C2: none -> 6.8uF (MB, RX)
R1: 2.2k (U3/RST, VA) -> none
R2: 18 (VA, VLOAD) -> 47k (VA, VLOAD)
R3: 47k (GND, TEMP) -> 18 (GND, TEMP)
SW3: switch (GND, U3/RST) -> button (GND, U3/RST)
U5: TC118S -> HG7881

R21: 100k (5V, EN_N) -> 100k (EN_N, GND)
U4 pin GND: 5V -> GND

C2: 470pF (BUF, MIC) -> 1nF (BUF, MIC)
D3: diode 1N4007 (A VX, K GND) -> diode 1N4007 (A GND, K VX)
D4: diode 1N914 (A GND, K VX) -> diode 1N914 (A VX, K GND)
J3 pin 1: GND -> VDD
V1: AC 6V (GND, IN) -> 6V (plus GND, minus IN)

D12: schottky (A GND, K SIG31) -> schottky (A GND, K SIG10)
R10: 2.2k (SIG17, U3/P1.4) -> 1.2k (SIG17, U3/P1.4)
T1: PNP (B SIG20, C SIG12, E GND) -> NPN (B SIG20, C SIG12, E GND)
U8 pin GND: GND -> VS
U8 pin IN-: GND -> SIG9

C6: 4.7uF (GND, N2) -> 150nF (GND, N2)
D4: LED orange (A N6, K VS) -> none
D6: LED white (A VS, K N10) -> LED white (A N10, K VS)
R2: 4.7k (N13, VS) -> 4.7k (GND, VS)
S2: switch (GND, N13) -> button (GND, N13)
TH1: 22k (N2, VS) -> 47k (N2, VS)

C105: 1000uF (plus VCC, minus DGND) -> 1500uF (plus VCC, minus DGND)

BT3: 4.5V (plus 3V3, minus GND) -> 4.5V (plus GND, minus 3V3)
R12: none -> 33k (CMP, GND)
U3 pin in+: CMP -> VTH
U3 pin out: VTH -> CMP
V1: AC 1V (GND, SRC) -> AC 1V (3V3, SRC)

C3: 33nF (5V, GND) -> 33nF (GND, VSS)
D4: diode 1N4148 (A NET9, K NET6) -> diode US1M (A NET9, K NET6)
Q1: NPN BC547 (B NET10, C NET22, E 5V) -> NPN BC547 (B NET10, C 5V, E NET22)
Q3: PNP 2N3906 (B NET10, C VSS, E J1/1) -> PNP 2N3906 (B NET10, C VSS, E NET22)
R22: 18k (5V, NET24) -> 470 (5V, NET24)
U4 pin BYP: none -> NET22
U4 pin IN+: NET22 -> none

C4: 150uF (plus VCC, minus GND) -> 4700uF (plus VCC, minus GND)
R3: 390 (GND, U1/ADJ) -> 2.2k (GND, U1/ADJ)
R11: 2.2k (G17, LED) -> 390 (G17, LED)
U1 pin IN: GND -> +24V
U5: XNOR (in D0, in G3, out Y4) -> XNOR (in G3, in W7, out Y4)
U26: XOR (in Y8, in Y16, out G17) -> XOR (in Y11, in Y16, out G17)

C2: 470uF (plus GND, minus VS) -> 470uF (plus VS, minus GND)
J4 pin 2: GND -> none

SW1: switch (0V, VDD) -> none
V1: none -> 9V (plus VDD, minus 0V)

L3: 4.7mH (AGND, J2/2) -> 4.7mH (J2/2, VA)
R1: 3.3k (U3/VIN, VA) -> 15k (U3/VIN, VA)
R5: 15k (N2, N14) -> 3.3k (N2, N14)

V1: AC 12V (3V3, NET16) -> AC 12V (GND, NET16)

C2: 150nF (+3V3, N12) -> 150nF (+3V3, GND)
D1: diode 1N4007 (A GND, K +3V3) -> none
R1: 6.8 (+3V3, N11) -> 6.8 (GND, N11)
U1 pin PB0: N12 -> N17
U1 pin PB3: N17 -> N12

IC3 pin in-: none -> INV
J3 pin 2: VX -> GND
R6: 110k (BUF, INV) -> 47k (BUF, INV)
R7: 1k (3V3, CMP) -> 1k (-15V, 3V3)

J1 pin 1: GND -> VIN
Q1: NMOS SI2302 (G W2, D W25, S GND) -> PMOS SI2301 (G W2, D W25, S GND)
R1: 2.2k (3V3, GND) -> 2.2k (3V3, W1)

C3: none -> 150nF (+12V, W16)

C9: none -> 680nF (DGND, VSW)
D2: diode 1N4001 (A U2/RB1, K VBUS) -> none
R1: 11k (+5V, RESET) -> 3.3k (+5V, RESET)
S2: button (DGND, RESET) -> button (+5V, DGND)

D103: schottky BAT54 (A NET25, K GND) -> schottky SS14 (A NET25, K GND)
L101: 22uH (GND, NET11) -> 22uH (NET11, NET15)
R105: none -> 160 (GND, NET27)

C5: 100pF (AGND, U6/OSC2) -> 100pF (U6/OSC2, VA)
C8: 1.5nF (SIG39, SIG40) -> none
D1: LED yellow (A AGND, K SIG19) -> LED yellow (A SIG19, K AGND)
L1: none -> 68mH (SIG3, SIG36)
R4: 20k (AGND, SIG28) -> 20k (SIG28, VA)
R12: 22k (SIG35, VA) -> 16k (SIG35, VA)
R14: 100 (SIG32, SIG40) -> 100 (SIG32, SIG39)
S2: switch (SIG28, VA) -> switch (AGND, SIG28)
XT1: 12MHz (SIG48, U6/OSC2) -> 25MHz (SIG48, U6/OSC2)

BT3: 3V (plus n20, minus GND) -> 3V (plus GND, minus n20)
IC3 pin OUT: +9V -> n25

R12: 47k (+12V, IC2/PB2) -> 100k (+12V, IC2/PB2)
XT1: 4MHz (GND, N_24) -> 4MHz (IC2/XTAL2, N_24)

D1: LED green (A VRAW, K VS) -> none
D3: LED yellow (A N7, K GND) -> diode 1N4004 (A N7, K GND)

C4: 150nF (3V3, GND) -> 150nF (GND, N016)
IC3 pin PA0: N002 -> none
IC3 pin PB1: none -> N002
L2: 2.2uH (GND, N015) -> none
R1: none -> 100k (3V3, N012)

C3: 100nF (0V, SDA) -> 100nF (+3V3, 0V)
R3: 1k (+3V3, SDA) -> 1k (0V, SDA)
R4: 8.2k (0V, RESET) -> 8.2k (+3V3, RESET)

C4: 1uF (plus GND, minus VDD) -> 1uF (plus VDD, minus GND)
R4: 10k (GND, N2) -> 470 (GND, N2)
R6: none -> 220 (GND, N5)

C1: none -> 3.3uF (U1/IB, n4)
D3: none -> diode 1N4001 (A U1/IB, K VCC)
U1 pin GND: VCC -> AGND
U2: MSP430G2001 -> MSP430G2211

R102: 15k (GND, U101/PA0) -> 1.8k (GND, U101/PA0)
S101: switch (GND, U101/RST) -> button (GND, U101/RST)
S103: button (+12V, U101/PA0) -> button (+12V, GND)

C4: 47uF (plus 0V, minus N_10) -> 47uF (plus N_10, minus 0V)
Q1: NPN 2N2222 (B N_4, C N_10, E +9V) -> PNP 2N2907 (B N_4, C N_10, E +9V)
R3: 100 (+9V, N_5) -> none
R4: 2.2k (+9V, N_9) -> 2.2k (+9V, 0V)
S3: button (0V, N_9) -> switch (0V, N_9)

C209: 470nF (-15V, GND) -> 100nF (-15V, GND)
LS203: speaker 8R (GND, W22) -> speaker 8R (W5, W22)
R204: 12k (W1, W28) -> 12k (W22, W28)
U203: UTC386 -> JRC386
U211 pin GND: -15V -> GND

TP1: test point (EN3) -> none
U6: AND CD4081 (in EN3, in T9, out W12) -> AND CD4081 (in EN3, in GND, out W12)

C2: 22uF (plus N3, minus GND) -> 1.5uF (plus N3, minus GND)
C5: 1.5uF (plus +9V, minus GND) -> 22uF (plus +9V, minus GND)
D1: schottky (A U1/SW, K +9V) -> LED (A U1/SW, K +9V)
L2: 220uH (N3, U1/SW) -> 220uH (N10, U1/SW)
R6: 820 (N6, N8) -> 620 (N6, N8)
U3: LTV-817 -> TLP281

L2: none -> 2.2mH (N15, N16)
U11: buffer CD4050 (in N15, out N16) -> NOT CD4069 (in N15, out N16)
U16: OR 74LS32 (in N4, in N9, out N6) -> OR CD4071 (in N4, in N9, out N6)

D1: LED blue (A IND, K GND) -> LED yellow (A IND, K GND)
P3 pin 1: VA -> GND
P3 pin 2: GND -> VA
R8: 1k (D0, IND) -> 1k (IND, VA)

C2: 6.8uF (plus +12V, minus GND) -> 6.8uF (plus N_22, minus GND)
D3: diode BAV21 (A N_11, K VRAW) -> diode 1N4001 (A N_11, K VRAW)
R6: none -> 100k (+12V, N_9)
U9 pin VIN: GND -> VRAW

▶ _TASK_:
Across the entries above, how many lines carry the word "diode"? Write only the number.

▶ _EXPECTED ANSWER_:
8